The lines from the start of the listing through the line containing "grey plate B1:C1" should be printed exactly, and no other lines should be printed.

+++ RECORD EXTRACTS

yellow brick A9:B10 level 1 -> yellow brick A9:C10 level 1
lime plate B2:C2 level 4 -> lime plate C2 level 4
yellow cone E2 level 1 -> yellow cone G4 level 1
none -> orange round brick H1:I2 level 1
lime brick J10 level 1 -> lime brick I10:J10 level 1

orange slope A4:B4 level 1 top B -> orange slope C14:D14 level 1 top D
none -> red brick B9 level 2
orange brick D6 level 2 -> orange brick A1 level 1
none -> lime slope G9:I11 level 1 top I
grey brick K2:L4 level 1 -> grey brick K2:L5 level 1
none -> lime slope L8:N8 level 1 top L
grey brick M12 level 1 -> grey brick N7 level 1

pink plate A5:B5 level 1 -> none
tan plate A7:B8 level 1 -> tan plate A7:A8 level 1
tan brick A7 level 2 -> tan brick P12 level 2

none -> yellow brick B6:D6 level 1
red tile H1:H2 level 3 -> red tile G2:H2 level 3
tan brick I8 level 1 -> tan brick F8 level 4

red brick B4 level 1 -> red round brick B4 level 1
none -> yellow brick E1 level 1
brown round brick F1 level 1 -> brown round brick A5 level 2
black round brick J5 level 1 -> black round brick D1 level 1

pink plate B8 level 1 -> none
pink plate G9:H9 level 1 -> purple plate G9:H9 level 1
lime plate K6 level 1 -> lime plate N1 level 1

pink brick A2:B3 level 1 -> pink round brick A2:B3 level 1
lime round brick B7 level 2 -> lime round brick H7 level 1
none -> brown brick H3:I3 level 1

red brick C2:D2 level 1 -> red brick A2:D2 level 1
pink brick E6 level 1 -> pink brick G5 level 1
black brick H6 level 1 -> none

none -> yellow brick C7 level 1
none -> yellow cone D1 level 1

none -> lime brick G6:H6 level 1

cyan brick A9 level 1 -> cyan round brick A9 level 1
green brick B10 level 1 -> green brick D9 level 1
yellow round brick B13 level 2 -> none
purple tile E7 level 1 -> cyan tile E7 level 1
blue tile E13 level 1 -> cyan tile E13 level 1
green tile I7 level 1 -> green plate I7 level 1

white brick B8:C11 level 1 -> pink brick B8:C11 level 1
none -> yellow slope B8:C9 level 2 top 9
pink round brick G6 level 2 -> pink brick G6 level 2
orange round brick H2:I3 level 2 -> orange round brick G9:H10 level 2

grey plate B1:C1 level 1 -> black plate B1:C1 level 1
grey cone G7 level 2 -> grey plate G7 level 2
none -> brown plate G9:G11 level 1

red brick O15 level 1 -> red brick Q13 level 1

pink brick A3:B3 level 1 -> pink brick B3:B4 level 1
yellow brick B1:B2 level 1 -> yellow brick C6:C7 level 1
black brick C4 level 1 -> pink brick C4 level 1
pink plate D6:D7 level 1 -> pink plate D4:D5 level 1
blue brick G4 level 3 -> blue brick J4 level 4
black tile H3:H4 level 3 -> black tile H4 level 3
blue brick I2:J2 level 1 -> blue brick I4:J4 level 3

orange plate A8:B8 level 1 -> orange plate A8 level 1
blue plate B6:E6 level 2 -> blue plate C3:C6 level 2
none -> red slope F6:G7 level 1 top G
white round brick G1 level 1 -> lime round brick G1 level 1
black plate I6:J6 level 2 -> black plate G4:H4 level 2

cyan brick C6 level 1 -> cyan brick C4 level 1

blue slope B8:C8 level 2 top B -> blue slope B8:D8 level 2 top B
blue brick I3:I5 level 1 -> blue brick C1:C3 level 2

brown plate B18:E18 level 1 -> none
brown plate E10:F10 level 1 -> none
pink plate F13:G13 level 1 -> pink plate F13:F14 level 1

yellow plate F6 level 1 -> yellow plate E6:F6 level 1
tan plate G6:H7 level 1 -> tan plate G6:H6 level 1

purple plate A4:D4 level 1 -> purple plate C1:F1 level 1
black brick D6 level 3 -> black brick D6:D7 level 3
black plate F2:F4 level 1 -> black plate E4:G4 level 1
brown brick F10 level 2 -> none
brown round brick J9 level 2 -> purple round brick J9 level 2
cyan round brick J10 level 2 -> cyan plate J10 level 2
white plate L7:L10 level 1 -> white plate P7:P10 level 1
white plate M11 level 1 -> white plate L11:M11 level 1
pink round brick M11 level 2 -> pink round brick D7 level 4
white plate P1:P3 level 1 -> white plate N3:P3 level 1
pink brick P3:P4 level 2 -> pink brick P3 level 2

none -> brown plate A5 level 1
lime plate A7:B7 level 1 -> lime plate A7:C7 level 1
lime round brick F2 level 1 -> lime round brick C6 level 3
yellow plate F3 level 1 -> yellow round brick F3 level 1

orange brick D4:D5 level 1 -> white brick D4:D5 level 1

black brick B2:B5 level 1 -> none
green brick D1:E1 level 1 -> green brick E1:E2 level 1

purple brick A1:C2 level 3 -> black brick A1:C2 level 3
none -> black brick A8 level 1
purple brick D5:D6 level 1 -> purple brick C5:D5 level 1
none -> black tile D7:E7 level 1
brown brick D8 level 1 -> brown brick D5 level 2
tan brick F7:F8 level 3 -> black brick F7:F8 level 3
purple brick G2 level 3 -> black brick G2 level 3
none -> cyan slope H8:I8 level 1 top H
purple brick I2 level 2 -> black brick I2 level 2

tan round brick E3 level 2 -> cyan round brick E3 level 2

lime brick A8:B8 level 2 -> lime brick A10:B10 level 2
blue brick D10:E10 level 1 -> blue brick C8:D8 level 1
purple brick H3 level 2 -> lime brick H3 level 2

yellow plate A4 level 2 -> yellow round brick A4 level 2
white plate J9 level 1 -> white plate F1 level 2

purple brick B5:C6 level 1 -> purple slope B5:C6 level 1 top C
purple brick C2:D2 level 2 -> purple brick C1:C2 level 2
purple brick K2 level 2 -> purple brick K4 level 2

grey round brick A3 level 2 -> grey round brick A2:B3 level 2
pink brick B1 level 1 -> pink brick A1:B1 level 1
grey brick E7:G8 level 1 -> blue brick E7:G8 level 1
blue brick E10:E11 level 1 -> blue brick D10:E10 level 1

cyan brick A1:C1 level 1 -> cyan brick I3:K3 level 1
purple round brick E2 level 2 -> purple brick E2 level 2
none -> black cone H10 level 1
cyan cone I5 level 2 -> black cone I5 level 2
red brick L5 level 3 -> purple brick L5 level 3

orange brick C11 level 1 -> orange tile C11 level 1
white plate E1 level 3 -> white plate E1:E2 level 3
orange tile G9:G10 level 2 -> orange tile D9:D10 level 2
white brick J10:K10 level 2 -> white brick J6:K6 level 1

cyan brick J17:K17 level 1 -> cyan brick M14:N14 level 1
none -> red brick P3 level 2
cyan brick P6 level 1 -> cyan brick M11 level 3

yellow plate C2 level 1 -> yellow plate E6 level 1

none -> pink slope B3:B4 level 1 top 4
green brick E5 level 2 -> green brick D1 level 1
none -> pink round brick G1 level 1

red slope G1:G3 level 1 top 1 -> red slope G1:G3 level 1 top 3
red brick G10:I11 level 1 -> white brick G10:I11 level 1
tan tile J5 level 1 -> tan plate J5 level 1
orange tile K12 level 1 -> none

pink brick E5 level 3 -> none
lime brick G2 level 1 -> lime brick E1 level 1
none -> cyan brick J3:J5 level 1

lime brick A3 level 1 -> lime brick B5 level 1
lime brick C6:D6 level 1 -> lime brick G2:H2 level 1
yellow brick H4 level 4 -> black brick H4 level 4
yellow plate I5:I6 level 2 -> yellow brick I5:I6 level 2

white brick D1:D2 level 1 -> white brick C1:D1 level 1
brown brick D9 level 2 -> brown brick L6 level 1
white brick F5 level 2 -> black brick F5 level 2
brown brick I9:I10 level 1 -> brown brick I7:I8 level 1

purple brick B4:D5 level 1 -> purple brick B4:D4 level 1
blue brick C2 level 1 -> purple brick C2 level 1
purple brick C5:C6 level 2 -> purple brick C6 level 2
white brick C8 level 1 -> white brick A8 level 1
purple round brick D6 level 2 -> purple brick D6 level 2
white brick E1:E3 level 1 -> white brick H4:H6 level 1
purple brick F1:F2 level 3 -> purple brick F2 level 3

++++++

▸ **ANSWER**
yellow brick A9:B10 level 1 -> yellow brick A9:C10 level 1
lime plate B2:C2 level 4 -> lime plate C2 level 4
yellow cone E2 level 1 -> yellow cone G4 level 1
none -> orange round brick H1:I2 level 1
lime brick J10 level 1 -> lime brick I10:J10 level 1

orange slope A4:B4 level 1 top B -> orange slope C14:D14 level 1 top D
none -> red brick B9 level 2
orange brick D6 level 2 -> orange brick A1 level 1
none -> lime slope G9:I11 level 1 top I
grey brick K2:L4 level 1 -> grey brick K2:L5 level 1
none -> lime slope L8:N8 level 1 top L
grey brick M12 level 1 -> grey brick N7 level 1

pink plate A5:B5 level 1 -> none
tan plate A7:B8 level 1 -> tan plate A7:A8 level 1
tan brick A7 level 2 -> tan brick P12 level 2

none -> yellow brick B6:D6 level 1
red tile H1:H2 level 3 -> red tile G2:H2 level 3
tan brick I8 level 1 -> tan brick F8 level 4

red brick B4 level 1 -> red round brick B4 level 1
none -> yellow brick E1 level 1
brown round brick F1 level 1 -> brown round brick A5 level 2
black round brick J5 level 1 -> black round brick D1 level 1

pink plate B8 level 1 -> none
pink plate G9:H9 level 1 -> purple plate G9:H9 level 1
lime plate K6 level 1 -> lime plate N1 level 1

pink brick A2:B3 level 1 -> pink round brick A2:B3 level 1
lime round brick B7 level 2 -> lime round brick H7 level 1
none -> brown brick H3:I3 level 1

red brick C2:D2 level 1 -> red brick A2:D2 level 1
pink brick E6 level 1 -> pink brick G5 level 1
black brick H6 level 1 -> none

none -> yellow brick C7 level 1
none -> yellow cone D1 level 1

none -> lime brick G6:H6 level 1

cyan brick A9 level 1 -> cyan round brick A9 level 1
green brick B10 level 1 -> green brick D9 level 1
yellow round brick B13 level 2 -> none
purple tile E7 level 1 -> cyan tile E7 level 1
blue tile E13 level 1 -> cyan tile E13 level 1
green tile I7 level 1 -> green plate I7 level 1

white brick B8:C11 level 1 -> pink brick B8:C11 level 1
none -> yellow slope B8:C9 level 2 top 9
pink round brick G6 level 2 -> pink brick G6 level 2
orange round brick H2:I3 level 2 -> orange round brick G9:H10 level 2

grey plate B1:C1 level 1 -> black plate B1:C1 level 1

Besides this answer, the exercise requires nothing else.